§ PROBLEM TO WORK ON: Give again, exactly as written, each line of the material below starting at the line that contains "lime plate D3 level 2 -> tan plate D3 level 2" and ending at the line that contains "tan cone E5 level 1 -> purple cone E5 level 1". Both ends count, and no other line does.

§ EXERCISE DATA:
# # # # # # #

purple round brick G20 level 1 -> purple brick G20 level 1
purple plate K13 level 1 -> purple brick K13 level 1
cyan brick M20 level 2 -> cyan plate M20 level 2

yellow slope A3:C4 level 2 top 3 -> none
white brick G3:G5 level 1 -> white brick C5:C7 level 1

# # # # # # #

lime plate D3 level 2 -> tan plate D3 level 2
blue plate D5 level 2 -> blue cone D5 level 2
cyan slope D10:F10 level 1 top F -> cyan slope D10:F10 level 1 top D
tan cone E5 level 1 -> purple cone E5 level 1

# # # # # # #

§ TASK RESPONSE:
lime plate D3 level 2 -> tan plate D3 level 2
blue plate D5 level 2 -> blue cone D5 level 2
cyan slope D10:F10 level 1 top F -> cyan slope D10:F10 level 1 top D
tan cone E5 level 1 -> purple cone E5 level 1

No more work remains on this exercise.